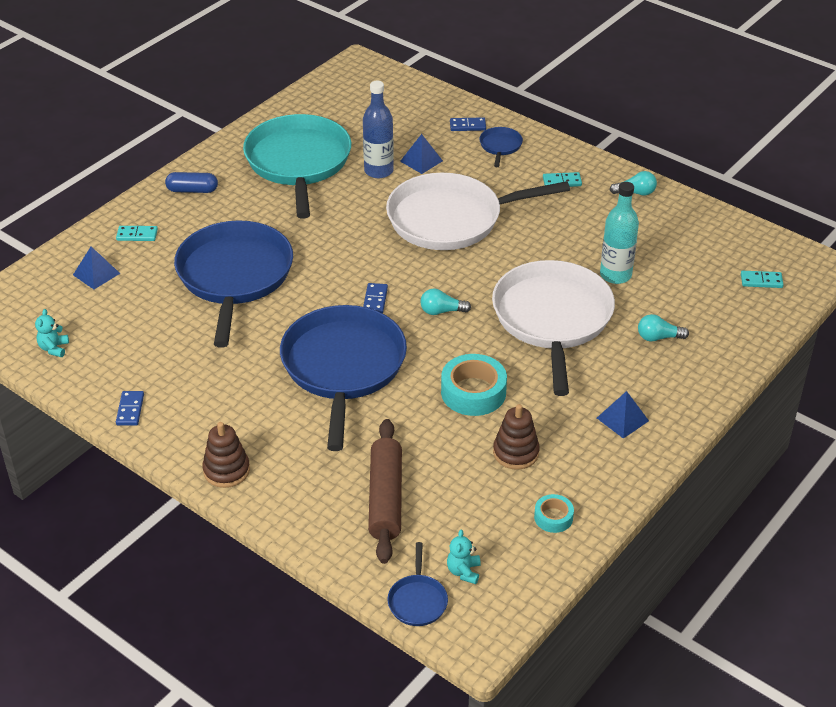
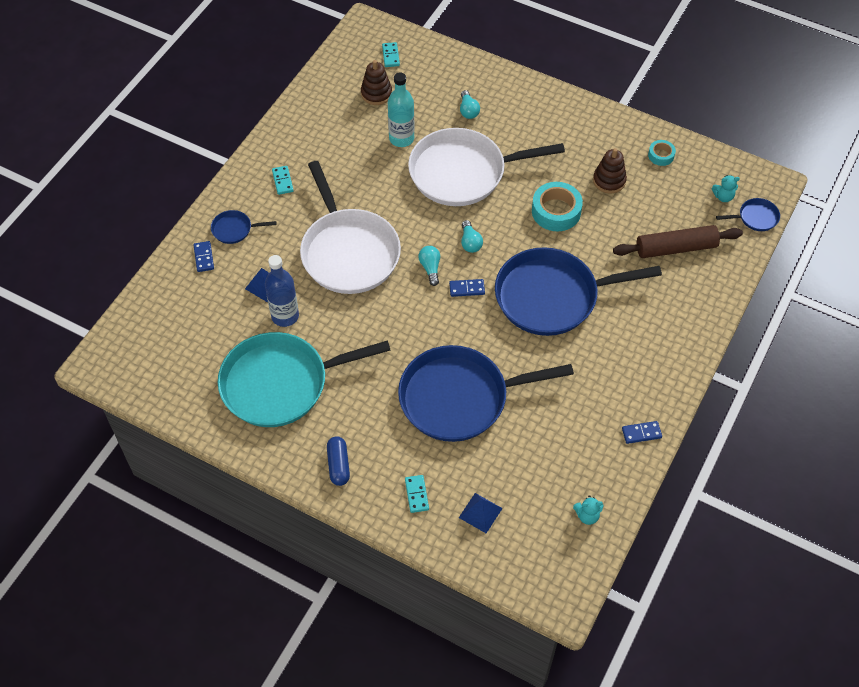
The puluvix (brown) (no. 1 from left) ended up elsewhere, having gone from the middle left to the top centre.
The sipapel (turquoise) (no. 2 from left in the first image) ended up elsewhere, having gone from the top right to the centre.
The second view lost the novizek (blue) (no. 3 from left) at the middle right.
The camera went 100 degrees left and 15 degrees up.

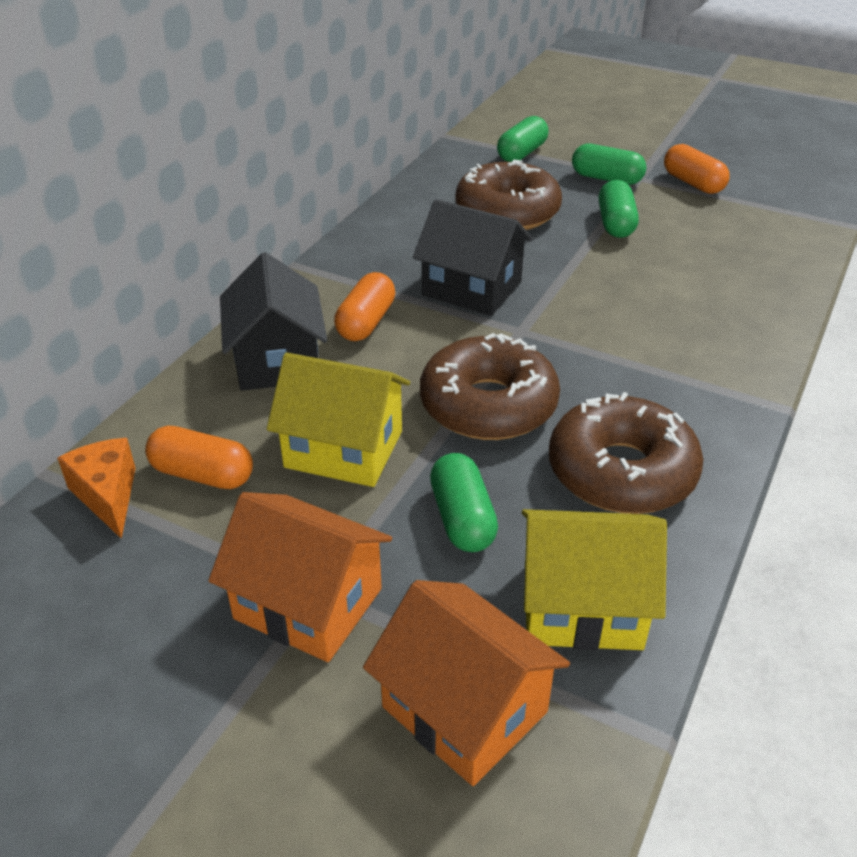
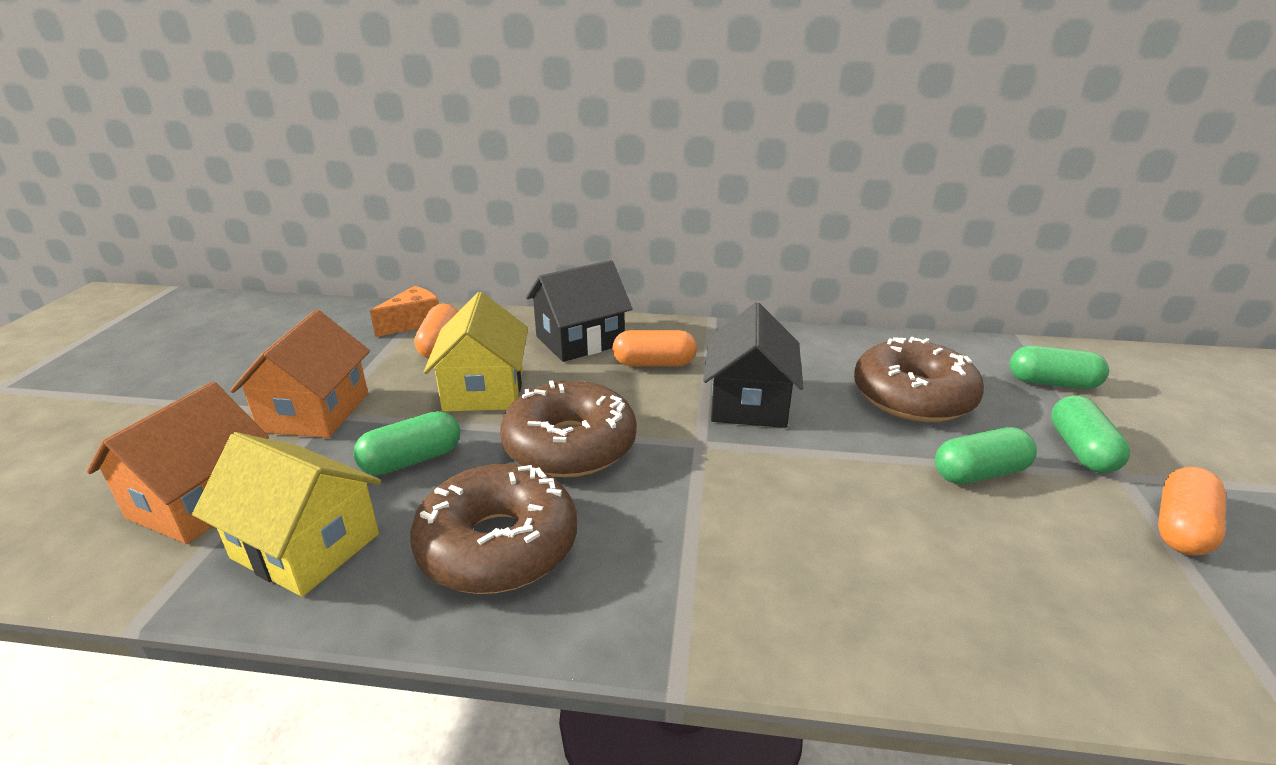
The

# PROBLEM DETAILS
Without changing a word, transcribe all of the data and omit its images.

# ANSWER SECTION
The puluvix (brown) (no. 1 from left) ended up elsewhere, having gone from the middle left to the top centre.
The sipapel (turquoise) (no. 2 from left in the first image) ended up elsewhere, having gone from the top right to the centre.
The second view lost the novizek (blue) (no. 3 from left) at the middle right.
The camera went 100 degrees left and 15 degrees up.

The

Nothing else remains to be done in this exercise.